What this task involves :: Exactly reproduce the line containing "grey notebook [407,139,490,175] -> none" together with every line after it, through the end of the entries, and give nothing more.

Stored data entries
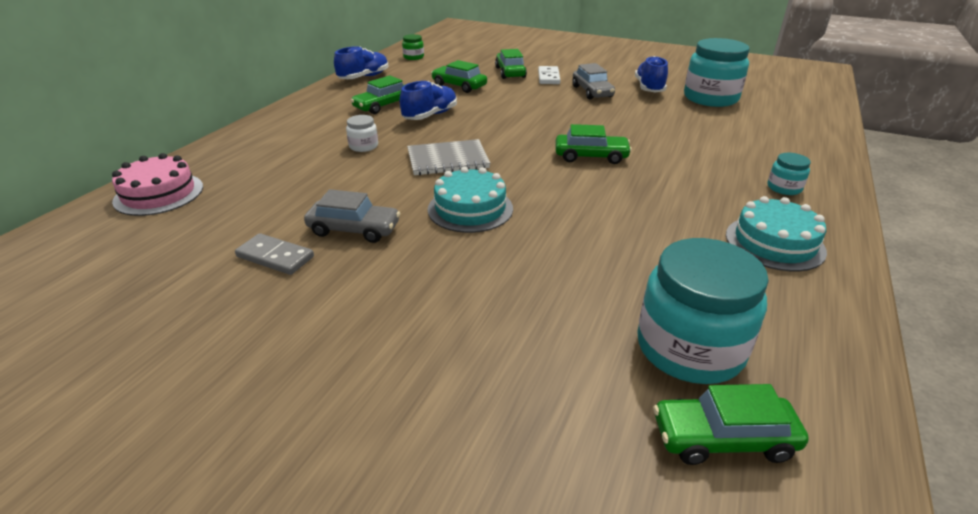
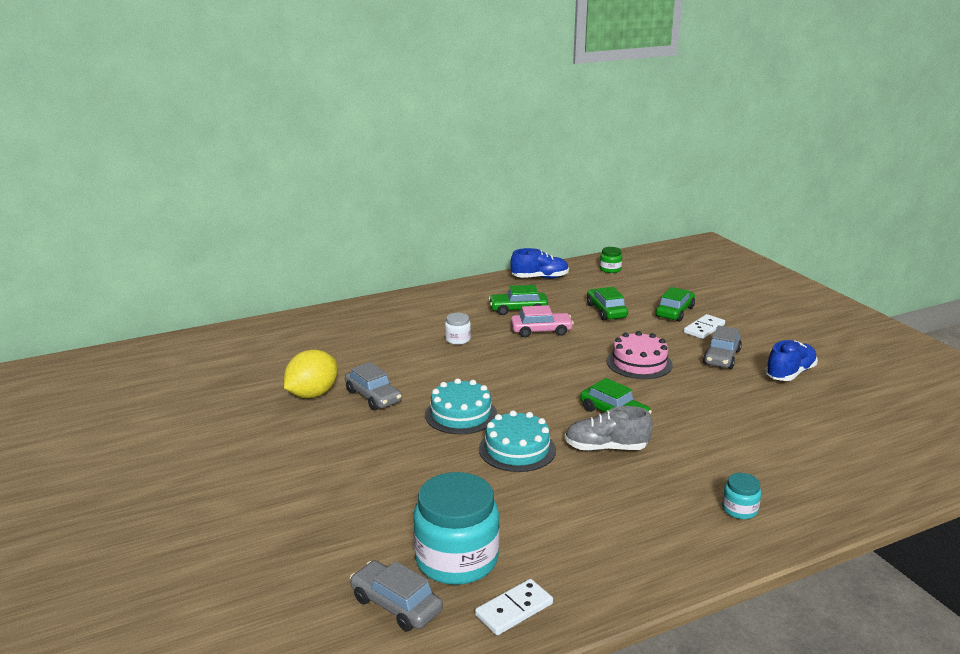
camera: 40 degrees right, 10 degrees down
pink cake [112,153,203,216] -> pink cake moved to [607,331,673,379]
grey domino [235,233,314,275] -> yellow lemon [284,349,338,398]
blue shoe [400,81,457,120] -> pink car [511,305,574,337]
grey notebook [407,139,490,175] -> none
green car [653,384,809,465] -> grey car [350,560,443,631]
turquoise jar [684,38,749,107] -> none
turquoise cake [726,196,827,271] -> turquoise cake moved to [479,410,556,472]
none -> white domino [475,579,553,635]
none -> grey shoe [565,406,653,451]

Result ::
grey notebook [407,139,490,175] -> none
green car [653,384,809,465] -> grey car [350,560,443,631]
turquoise jar [684,38,749,107] -> none
turquoise cake [726,196,827,271] -> turquoise cake moved to [479,410,556,472]
none -> white domino [475,579,553,635]
none -> grey shoe [565,406,653,451]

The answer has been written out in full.